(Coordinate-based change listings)
=====

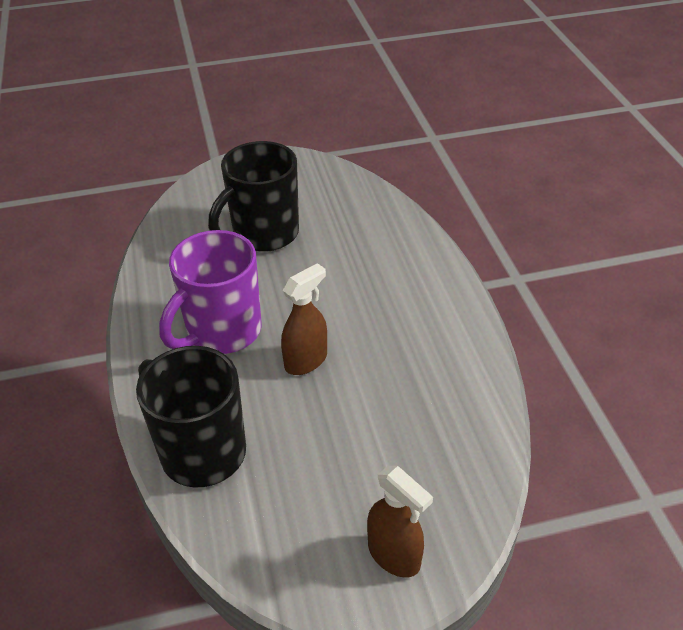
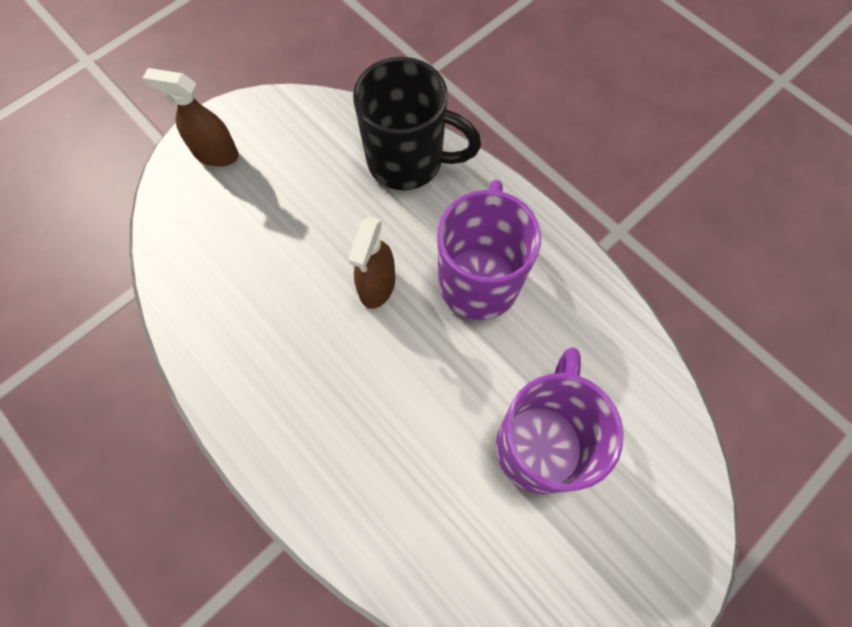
camera: 150 degrees right, 25 degrees up
black mug [208,141,299,252] -> purple mug [496,347,624,494]

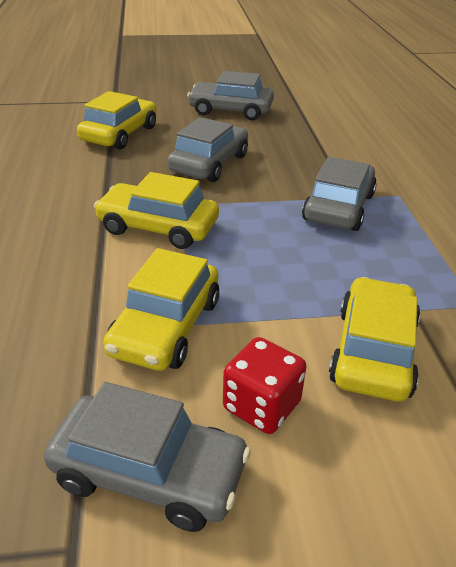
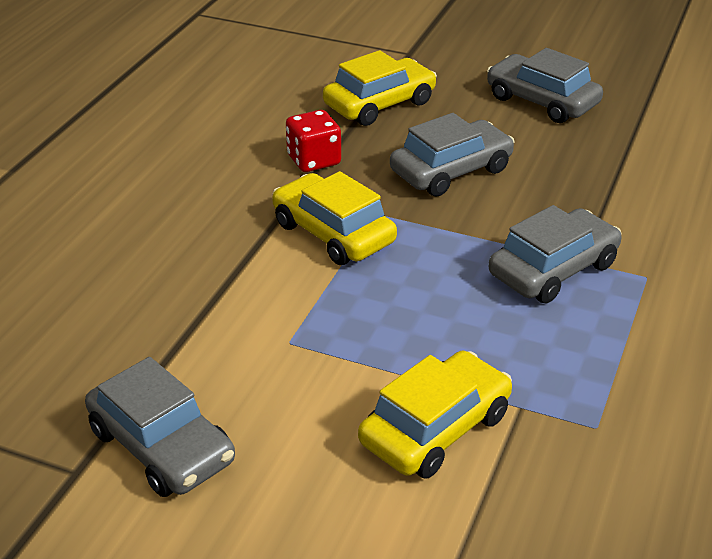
camera: 30 degrees right, 0 degrees up
yellow car [103,248,220,371] -> none
red dice [223,337,306,434] -> red dice moved to [286,110,341,172]

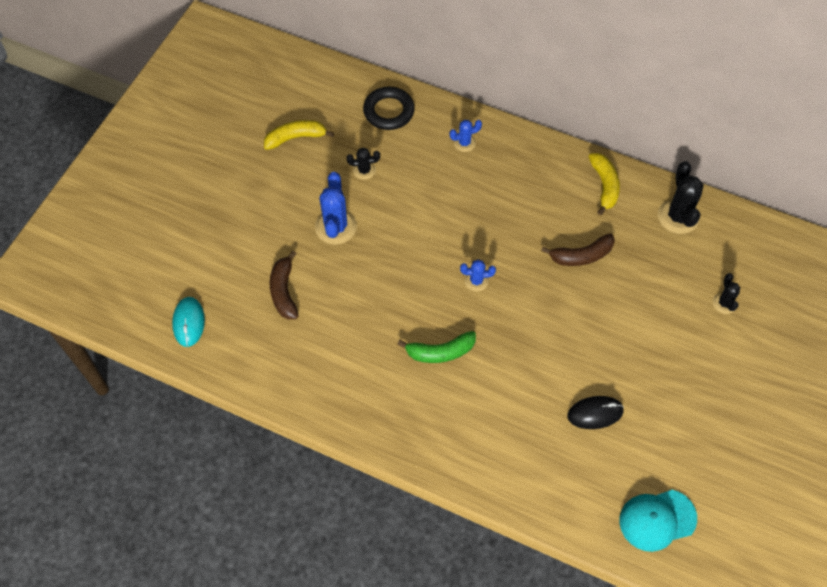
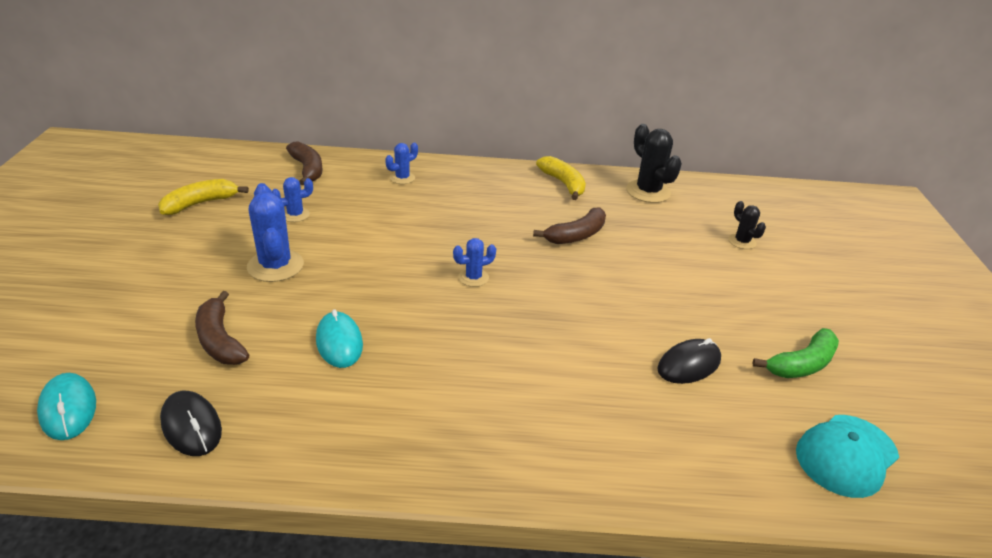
camera: 25 degrees left, 25 degrees down
black cactus [347,148,380,180] -> blue cactus [272,177,313,222]
black ring [363,87,415,130] -> brown banana [286,141,322,185]
green banana [398,331,476,363] -> green banana moved to [752,328,839,378]
none -> black mouse [160,391,222,456]
none -> turquoise mouse [316,309,363,368]

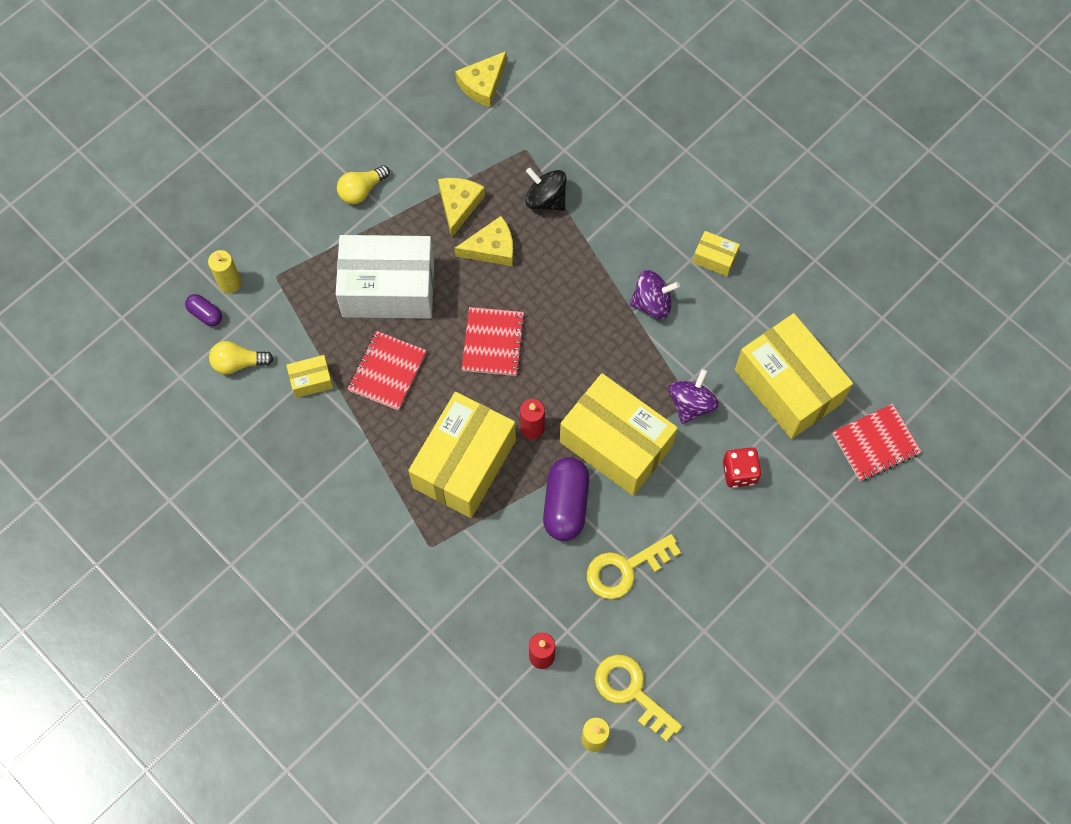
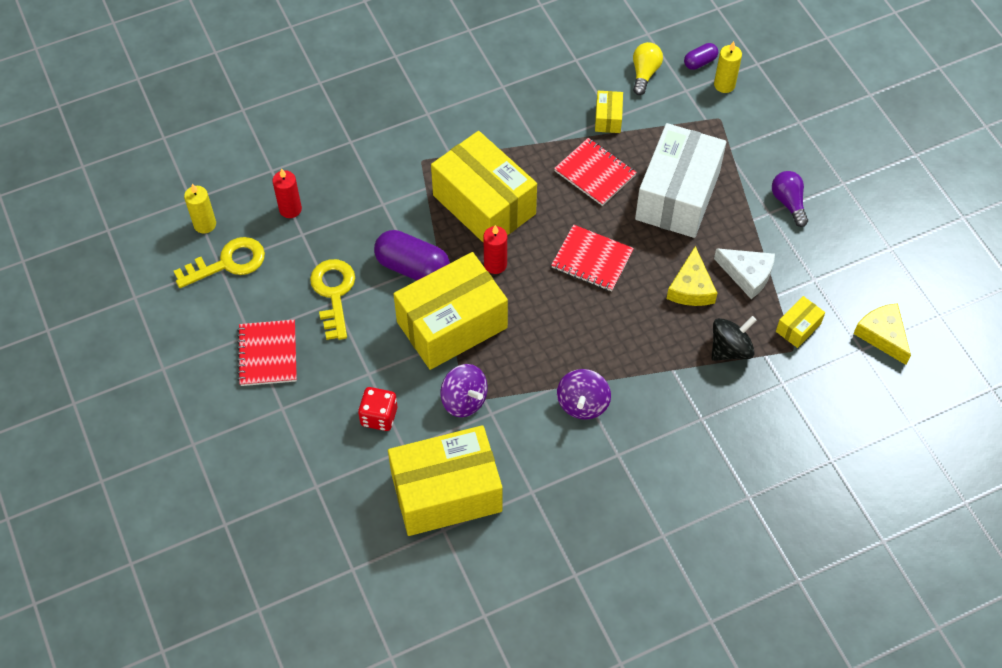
camera: 110 degrees right, 10 degrees down
yellow light bulb [337,165,390,204] -> purple light bulb [772,171,808,227]
yellow cheese [438,178,485,238] -> white cheese [714,248,775,299]
yellow box [693,231,740,276] -> yellow box moved to [776,296,825,348]
red notebook [832,404,921,481] -> red notebook moved to [237,320,297,386]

=====

◆ Instructions to follow
Exactly one number is the answer: how many lines of the entries contain the string "purple".

◆ Written response
2